• _GOAL OF THE EXERCISE_
Which lines in the records below contain the word "SENSE"? Return each of them.

• _EXTRACTED RECORDS_

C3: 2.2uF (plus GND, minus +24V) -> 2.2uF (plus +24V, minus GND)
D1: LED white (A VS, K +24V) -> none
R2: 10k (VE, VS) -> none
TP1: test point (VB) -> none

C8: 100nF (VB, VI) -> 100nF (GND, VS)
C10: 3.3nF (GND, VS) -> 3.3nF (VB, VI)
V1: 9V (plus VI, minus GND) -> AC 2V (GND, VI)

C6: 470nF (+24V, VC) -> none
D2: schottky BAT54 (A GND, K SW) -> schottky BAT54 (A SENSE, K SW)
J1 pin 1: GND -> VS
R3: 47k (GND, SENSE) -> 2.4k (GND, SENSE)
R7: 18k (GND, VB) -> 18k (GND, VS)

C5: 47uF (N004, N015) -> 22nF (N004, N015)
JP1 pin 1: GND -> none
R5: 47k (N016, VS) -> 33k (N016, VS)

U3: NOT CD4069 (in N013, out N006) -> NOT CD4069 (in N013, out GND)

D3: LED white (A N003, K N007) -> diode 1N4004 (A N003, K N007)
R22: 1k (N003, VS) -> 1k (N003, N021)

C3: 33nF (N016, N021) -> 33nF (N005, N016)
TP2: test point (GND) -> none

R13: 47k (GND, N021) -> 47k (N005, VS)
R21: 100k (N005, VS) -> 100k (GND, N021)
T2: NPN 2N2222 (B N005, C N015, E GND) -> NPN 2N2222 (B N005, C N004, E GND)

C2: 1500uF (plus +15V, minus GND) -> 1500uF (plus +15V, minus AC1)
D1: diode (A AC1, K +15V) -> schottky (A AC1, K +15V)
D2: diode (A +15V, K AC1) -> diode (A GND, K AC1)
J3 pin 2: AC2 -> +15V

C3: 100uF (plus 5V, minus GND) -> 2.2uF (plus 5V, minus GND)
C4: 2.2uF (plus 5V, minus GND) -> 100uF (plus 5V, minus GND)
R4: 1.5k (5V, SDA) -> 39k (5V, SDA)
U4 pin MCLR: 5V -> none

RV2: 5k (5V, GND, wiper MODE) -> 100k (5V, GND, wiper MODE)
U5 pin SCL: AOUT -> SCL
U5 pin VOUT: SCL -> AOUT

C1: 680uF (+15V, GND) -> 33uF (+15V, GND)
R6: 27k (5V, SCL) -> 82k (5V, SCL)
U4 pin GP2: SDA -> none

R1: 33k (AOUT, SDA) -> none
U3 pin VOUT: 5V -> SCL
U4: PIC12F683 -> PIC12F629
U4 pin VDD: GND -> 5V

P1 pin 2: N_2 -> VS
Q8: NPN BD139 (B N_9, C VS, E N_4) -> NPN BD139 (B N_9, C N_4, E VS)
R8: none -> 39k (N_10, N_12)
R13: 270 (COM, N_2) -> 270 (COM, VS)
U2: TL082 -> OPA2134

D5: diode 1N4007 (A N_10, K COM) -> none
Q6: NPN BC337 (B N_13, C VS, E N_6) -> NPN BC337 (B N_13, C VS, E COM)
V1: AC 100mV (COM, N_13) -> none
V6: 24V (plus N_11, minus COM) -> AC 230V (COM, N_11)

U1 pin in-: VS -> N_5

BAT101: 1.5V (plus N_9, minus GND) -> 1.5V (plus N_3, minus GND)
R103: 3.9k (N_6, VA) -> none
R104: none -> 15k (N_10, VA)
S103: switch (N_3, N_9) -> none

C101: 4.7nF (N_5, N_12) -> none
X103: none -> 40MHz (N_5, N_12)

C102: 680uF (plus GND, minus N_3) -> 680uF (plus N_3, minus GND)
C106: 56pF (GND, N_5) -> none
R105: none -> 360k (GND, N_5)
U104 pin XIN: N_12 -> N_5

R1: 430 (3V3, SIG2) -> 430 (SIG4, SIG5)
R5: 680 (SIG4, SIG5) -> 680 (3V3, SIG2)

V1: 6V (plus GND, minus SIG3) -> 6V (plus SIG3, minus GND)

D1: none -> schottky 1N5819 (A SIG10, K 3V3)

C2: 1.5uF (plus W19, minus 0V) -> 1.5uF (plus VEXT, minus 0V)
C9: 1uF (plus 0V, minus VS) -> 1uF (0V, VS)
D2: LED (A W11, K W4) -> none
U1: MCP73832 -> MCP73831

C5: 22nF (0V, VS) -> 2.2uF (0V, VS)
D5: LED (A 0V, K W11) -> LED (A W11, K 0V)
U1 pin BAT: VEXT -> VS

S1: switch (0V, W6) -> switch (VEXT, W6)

• _EXERCISE RESPONSE_
D2: schottky BAT54 (A GND, K SW) -> schottky BAT54 (A SENSE, K SW)
R3: 47k (GND, SENSE) -> 2.4k (GND, SENSE)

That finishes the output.